REQUIREMENT: Filter the data down to the lines that contain the word "major", and copy each of those lines.

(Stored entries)

=====

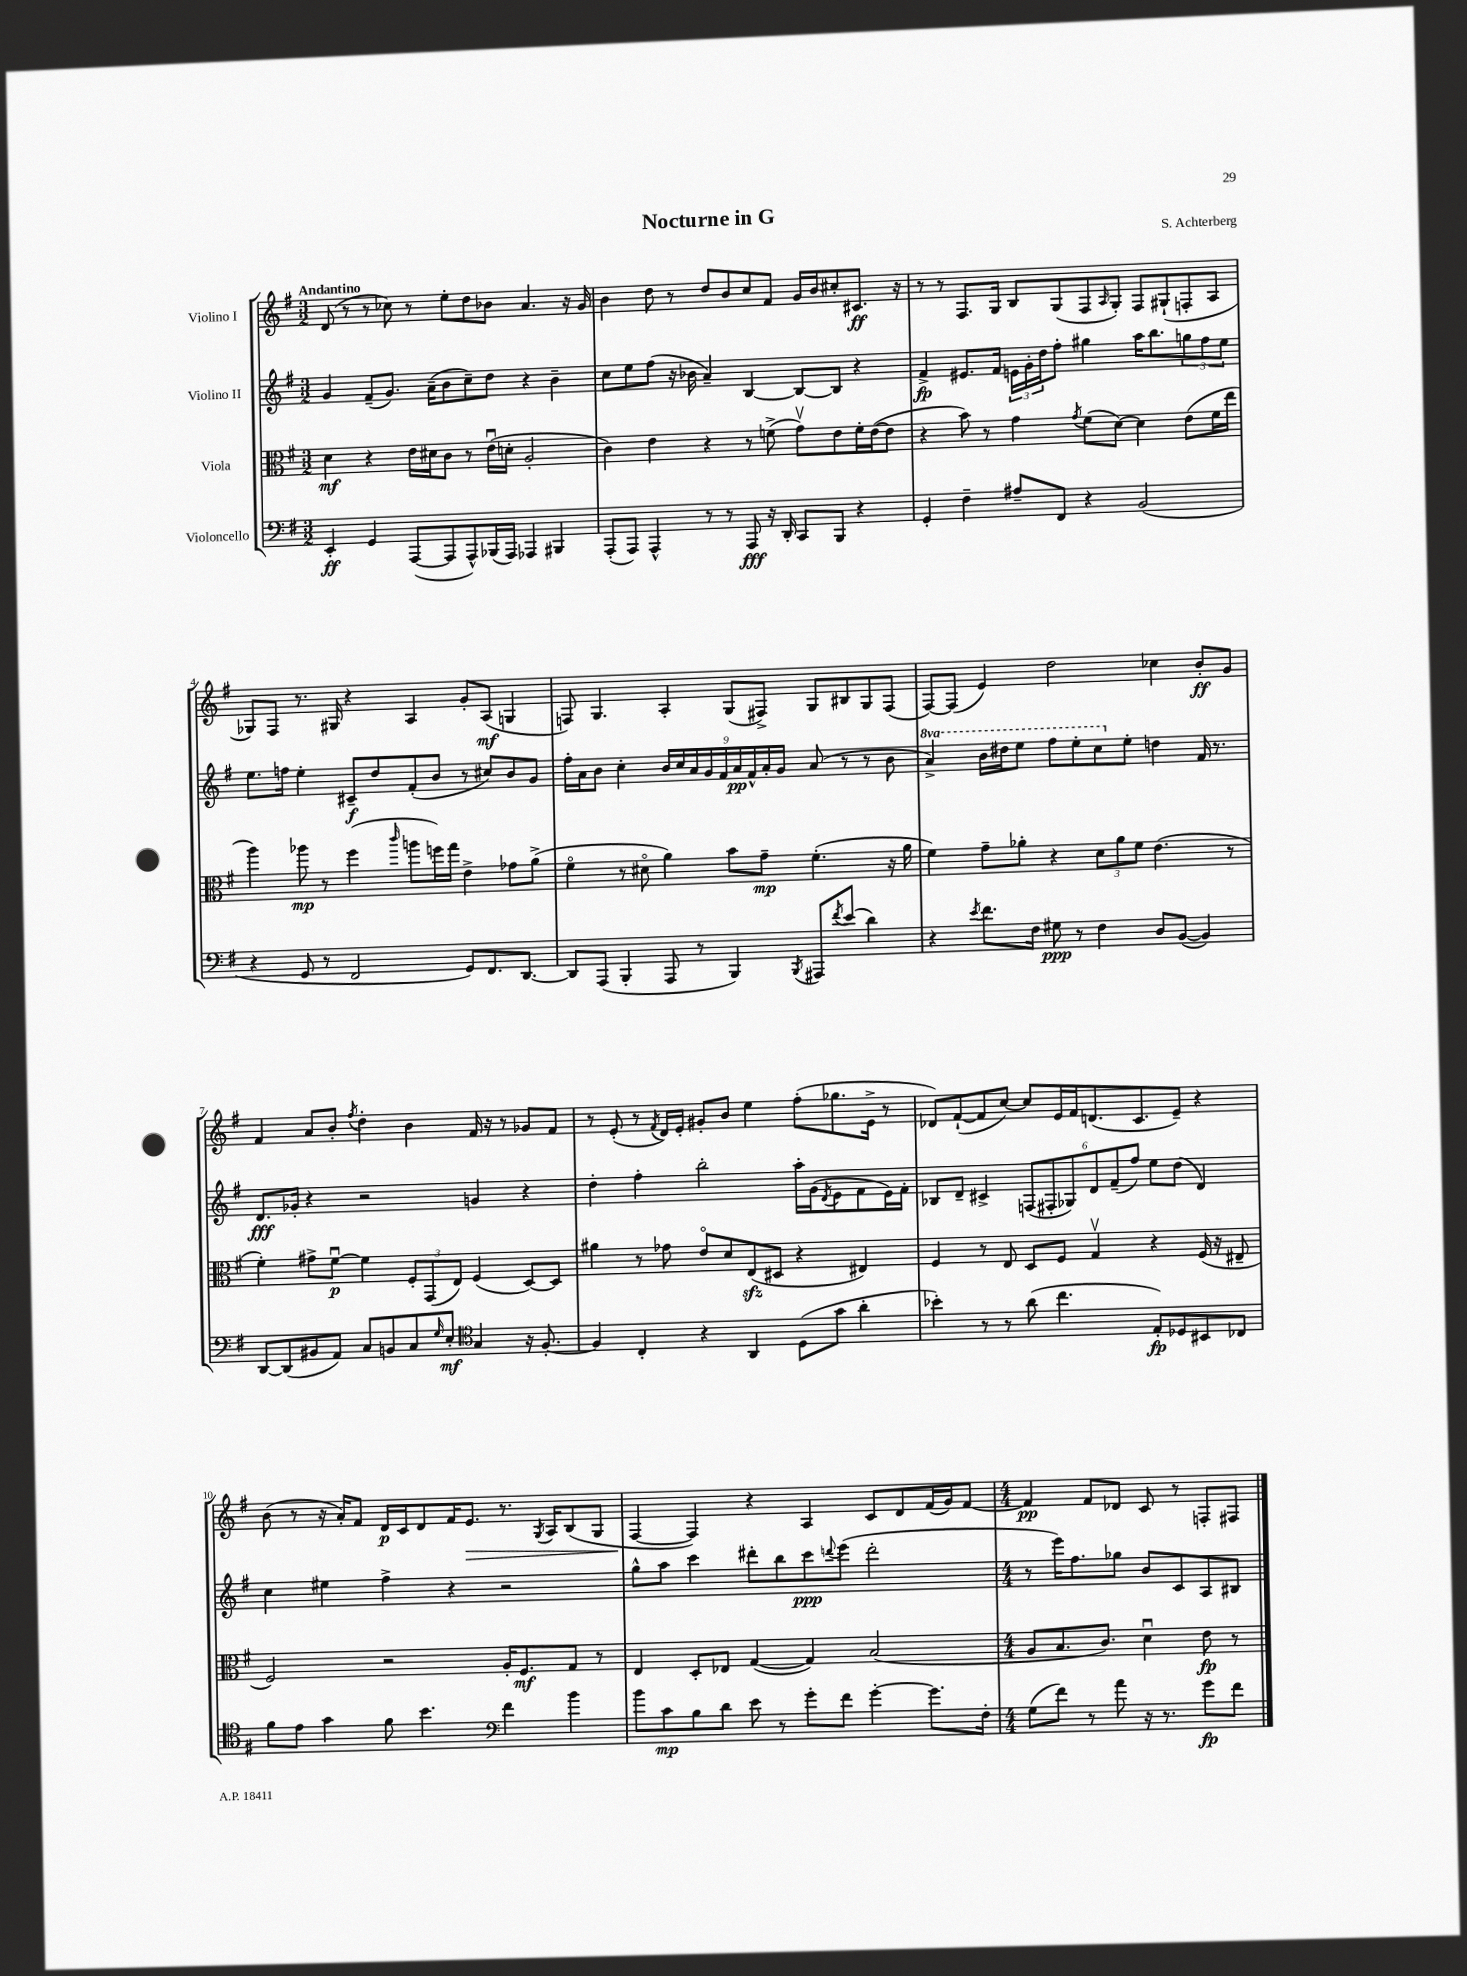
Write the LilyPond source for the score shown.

\header { title = "Nocturne in G" composer = "S. Achterberg" }
<<
\new StaffGroup <<
\new Staff = "s0" \with { instrumentName = "Violino I" } {
    \clef treble \key g \major \numericTimeSignature \time 3/2 \tempo "Andantino"
    d'8( r8 r8 ces''8) r8 e''8-. d''8 bes'8 a'4. r16 g'16 |
    b'4 d''8 r8 d''8 b'8 c''8 fis'8 g'16 b'16 cis''8-. cis'8.\ff r16 |
    r8 r8 fis8. g16 b8 g8( fis8 \grace { a16 } g8-.) fis8 gis8-!( f8-. a8 |
    ges8) fis8 r8. gis16 r4 a4 g'8-. a8\mf( g4 |
    f8) g4. a4-. g8( fis8->) g8 bis8 g8 fis8( |
    fis8~) fis8( e'4) d''2 ces''4 b'8-.\ff g'8 |
    fis'4 a'8 b'8-. \acciaccatura { fis''8 } d''4-. b'4 fis'16 r16 r8 ges'8 fis'8 |
    r8 e'8-.( r8 \acciaccatura { fis'8 } d'16) e'16-. gis'8-. b'8 e''4 fis''8-.( ges''8. e'16-> r8 |
    des'8) fis'8~-!( fis'8 c''8~) c''8 e'16 fis'16 d'8.( c'8. e'8--) r4 |
    b'8( r8 r16 a'16-.) fis'8 d'16\p c'16 d'8 fis'16 e'8.\> r8. \acciaccatura { g8 } a16 b8( g8 |
    fis4~\! fis4) r4 a4 c'8 d'8 fis'16( g'16) fis'8~ |
    \numericTimeSignature \time 4/4 fis'4\pp fis'8 des'8 c'8 r8 f8-. fis8 \bar "|." |
}
\new Staff = "s1" \with { instrumentName = "Violino II" } {
    \clef treble \key g \major \numericTimeSignature \time 3/2 \set Staff.ottavationMarkups = #ottavation-simple-ordinals
    g'4 fis'8--( g'8.) a'16--( b'8 c''8--) d''8 r4 b'4-- |
    c''8 e''8 fis''8( r16 bes'16 a'4--) b4~ b8~ b8 r4 |
    fis'4->\fp eis'8. fis'16 \tuplet 3/2 { e'16 g'16-. d''16 } fis''8-. gis''4 a''16 b''8. \tuplet 3/2 { g''8 fis''8 e''8 } |
    e''8. f''16 e''4-. cis'8--\f d''8 fis'8-.( b'8 r8 cis''8) b'8 g'8 |
    fis''16-. a'16 b'8 c''4-. \tuplet 9/8 { b'16 c''16 a'16 g'16 fis'16 a'16\pp fis'16-^ a'16-. g'16 } a'8( r8 r8 b'8 |
    \ottava #1 a''4->) b''16 dis'''16 e'''8 fis'''8 e'''8-. c'''8 \ottava #0 e''8-. d''!4 fis'16 r8. |
    d'8.\fff ges'16-. r4 r2 g'4 r4 |
    d''4-. fis''4-. b''2-. a''16-. g'16( \acciaccatura { d'8 } e'8 fis'8 e'16) fis'16-. |
    bes8 d'8-- cis'4-> \tuplet 6/4 { f8( fis8-. ges8) d'8 fis'8--( fis''8) } e''8 d''8( d'4) |
    c''4 eis''4 fis''4-> r4 r2 |
    g''8-^ a''8 c'''4 dis'''8-. b''8 c'''8\ppp \appoggiatura { d'''8 } e'''8( d'''2-. |
    \numericTimeSignature \time 4/4 r8 e'''16) fis''8. ges''8 b'8 c'8 a8 bis8 \bar "|." |
}
\new Staff = "s2" \with { instrumentName = "Viola" } {
    \clef alto \key g \major \numericTimeSignature \time 3/2
    d'4\mf r4 e'16 dis'16 c'8 r8 e'16\downbow( d'16-. a2-. |
    c'4) e'4 r4 r8 f'8->( g'8\upbow) e'8 f'16-. e'16~( e'8 |
    r4 b'8) r8 g'4 \acciaccatura { g'8 } fis'8( d'8~) d'4 e'8( fis'16 e''16 |
    a''4) aes''8\mp r8 fis''4( \grace { c'''16 } a''8 f''16) g''16 e'4-> ges'8 a'8->( |
    fis'4\flageolet r8 dis'8\flageolet a'4) b'8 g'8--\mp fis'4.-.( r16 a'16 |
    fis'4) g'8-- aes'8-. r4 \tuplet 3/2 { d'8 aes'8 fis'8 } e'4.( r8 |
    fis'4-.) gis'8-> fis'8~\downbow\p fis'4 \tuplet 3/2 { fis8-. g,8( e8) } fis4( d8~) d8 |
    ais'4 r8 ges'8 e'8\flageolet d'8 e8\sfz( dis8 r4 eis4) |
    fis4 r8 e8 d8 fis8 g4\upbow r4 fis16( r16 eis8-- |
    fis2) r2 a16-. fis8.\mf g8 r8 |
    e4 d8-. ees8 g4~( g4) b2( |
    \numericTimeSignature \time 4/4 a8 b8. c'8.) d'4\downbow e'8\fp r8 \bar "|." |
}
\new Staff = "s3" \with { instrumentName = "Violoncello" } {
    \clef bass \key g \major \numericTimeSignature \time 3/2
    e,4-.\ff g,4 a,,8~( a,,8 a,,8-^) bes,,16( a,,16) aes,,4 bis,,4 |
    a,,8-.( a,,8) a,,4-^ r8 r8 a,,8\fff r16 d,16-. c,8 b,,8 r4 |
    g,4-. fis4-- ais8-- fis,8 r4 b,2( |
    r4 g,8 r8 fis,2 g,8) fis,8. d,8.~ |
    d,8 a,,8( b,,4-. a,,8 r8 b,,4) \acciaccatura { b,,8 } ais,,8 \acciaccatura { fis'8 } e'8( d'4) |
    r4 \acciaccatura { e'8 } fis'8. fis16 gis8\ppp r8 fis4 d8 b,8~( b,4) |
    d,8~ d,8( bis,8 a,8) c8 b,8 c8 \grace { g16 } e8-.\mf \clef tenor g4 r16 fis8.~-. |
    fis4 c4-. r4 a,4 d8( g'8 a'4-. |
    bes'4-.) r8 r8 a'8( c''4. e8-.\fp) des8 bis,8 ces8 |
    fis'8 e'8 g'4 fis'8 b'4. \clef bass fis'4 b'4 |
    b'8 c'8\mp b8 d'8 e'8 r8 g'8-. fis'8 g'4~-. g'8. fis16-. |
    \numericTimeSignature \time 4/4 g8( fis'8) r8 a'8 r16 r8. g'8\fp fis'8 \bar "|." |
}
>>
>>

=====

PROBLEM SOLUTION:
    \clef treble \key g \major \numericTimeSignature \time 3/2 \tempo "Andantino"
    \clef treble \key g \major \numericTimeSignature \time 3/2 \set Staff.ottavationMarkups = #ottavation-simple-ordinals
    \clef alto \key g \major \numericTimeSignature \time 3/2
    \clef bass \key g \major \numericTimeSignature \time 3/2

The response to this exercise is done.